[Start of Attachment]

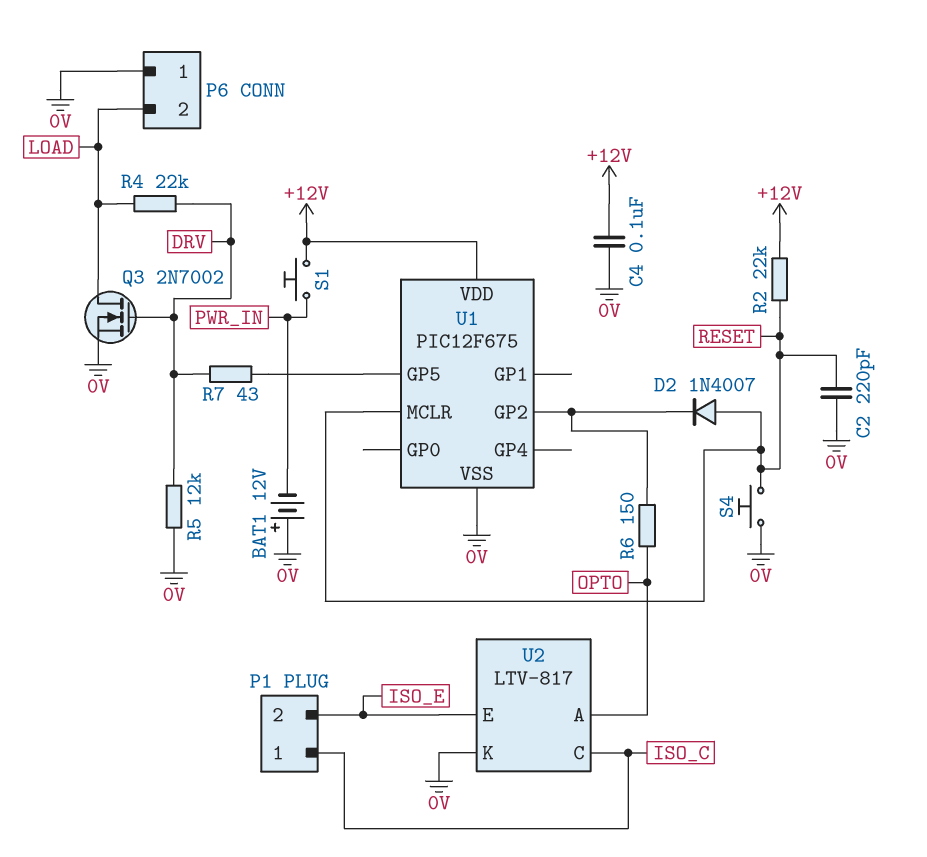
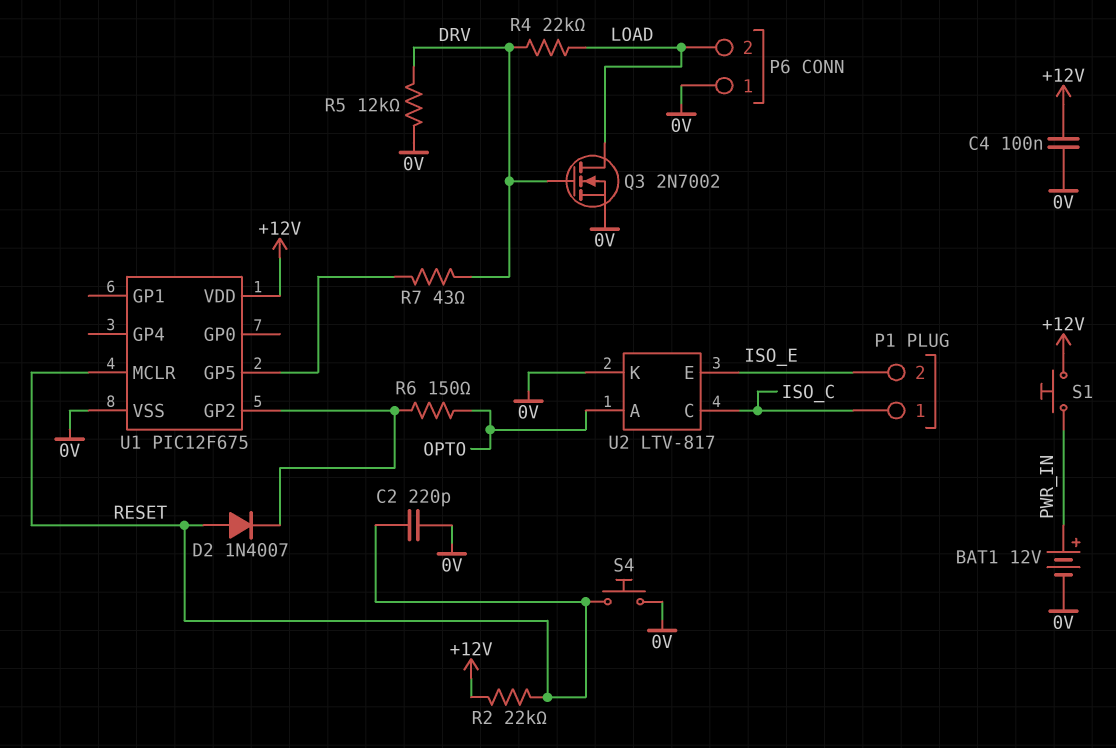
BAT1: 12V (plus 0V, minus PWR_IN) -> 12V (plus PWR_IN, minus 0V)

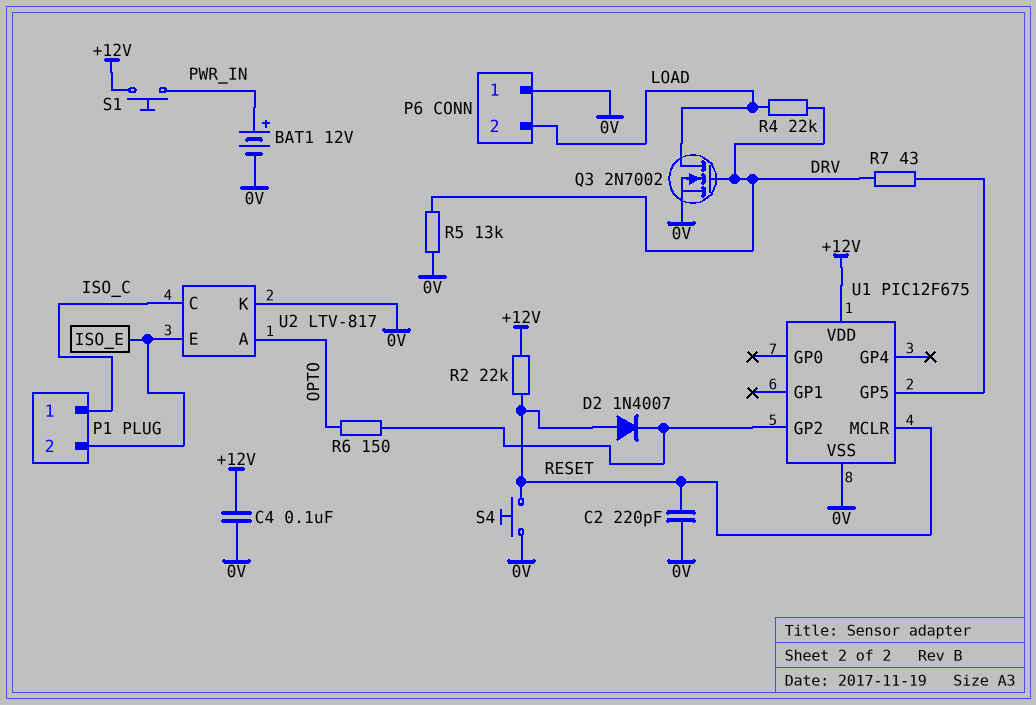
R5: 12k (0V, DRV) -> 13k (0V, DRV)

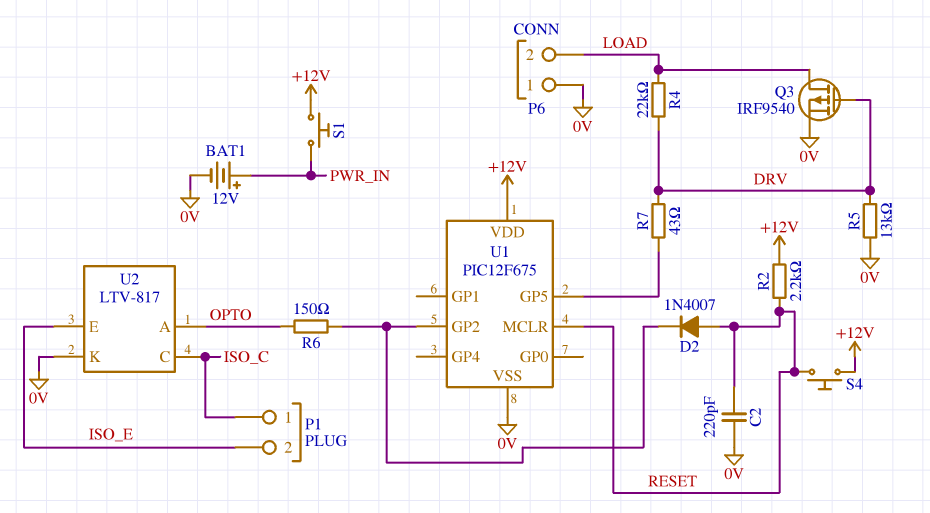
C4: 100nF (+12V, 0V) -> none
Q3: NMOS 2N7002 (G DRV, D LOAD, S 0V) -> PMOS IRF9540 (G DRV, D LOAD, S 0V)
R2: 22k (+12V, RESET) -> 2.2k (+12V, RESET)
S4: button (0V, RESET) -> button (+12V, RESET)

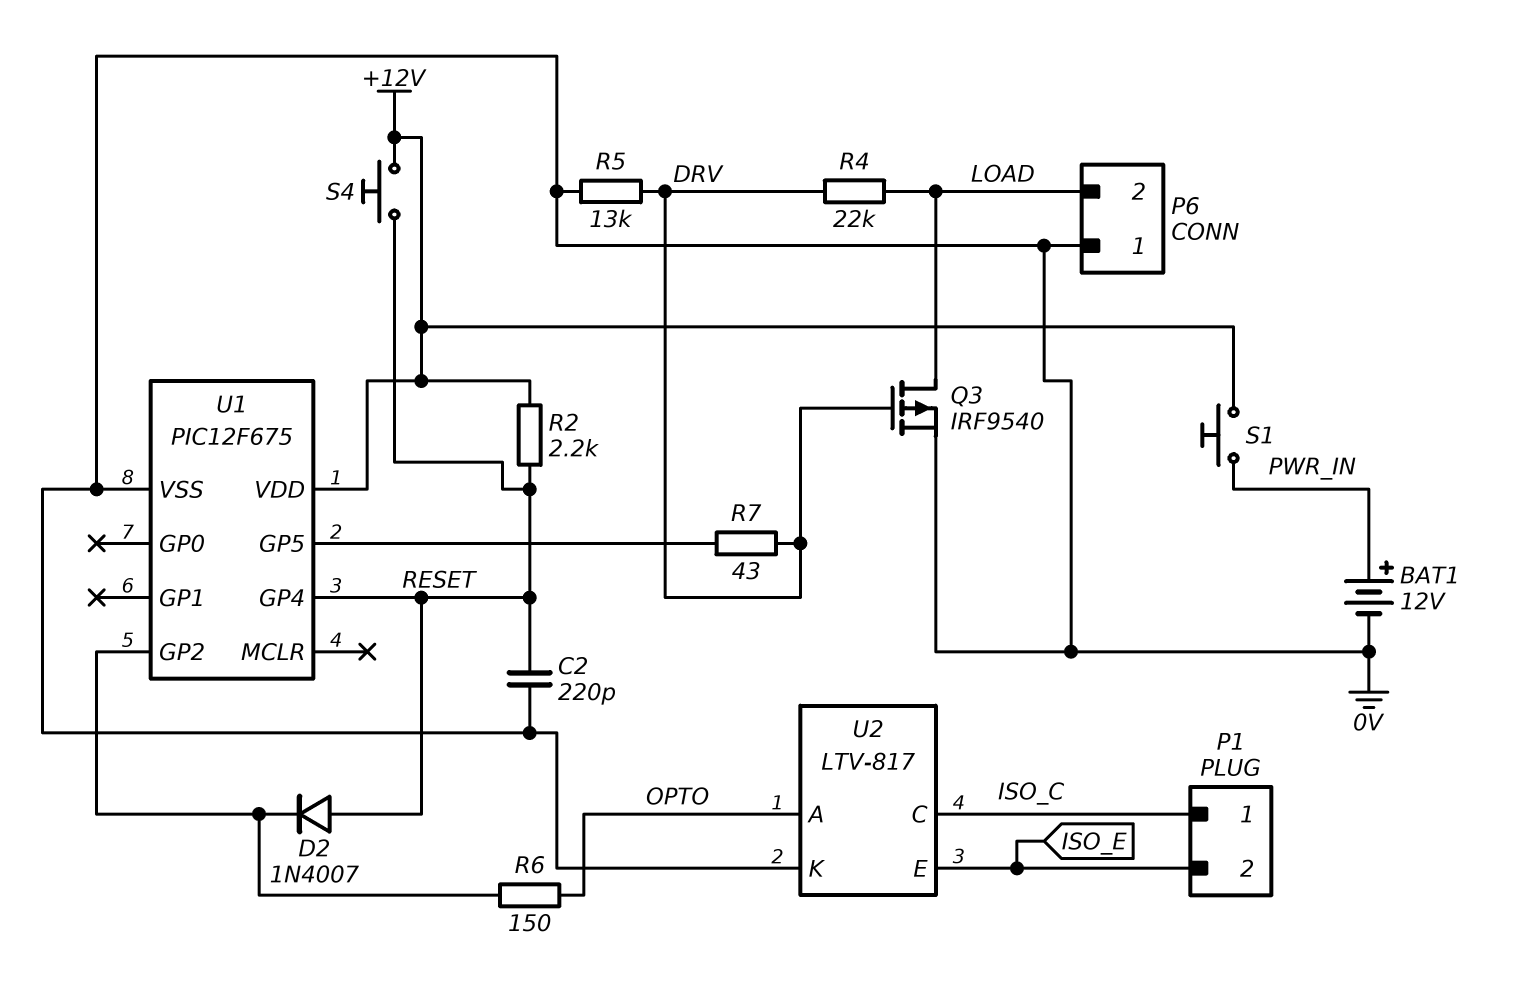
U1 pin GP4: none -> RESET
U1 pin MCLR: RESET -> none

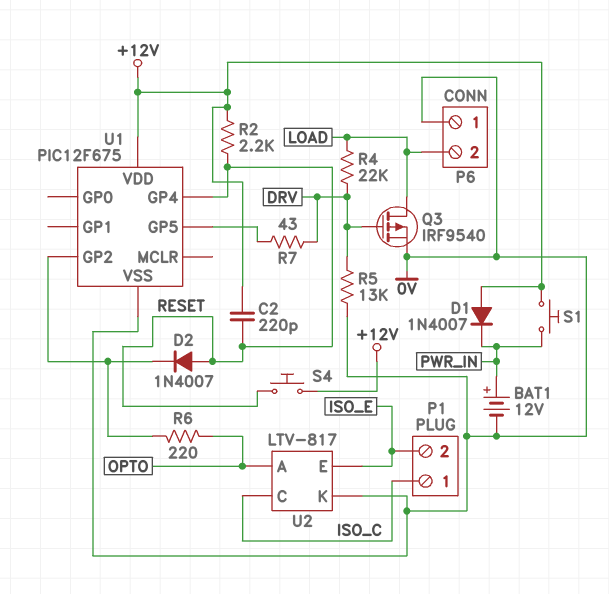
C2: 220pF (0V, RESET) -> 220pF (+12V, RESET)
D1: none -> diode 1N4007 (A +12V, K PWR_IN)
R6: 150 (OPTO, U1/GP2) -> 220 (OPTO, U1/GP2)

[End of Attachment]

• Task goal:
Go through the records line by line, and copy each line that holds the string "RESET".

• Response to this task:
R2: 22k (+12V, RESET) -> 2.2k (+12V, RESET)
S4: button (0V, RESET) -> button (+12V, RESET)
U1 pin GP4: none -> RESET
U1 pin MCLR: RESET -> none
C2: 220pF (0V, RESET) -> 220pF (+12V, RESET)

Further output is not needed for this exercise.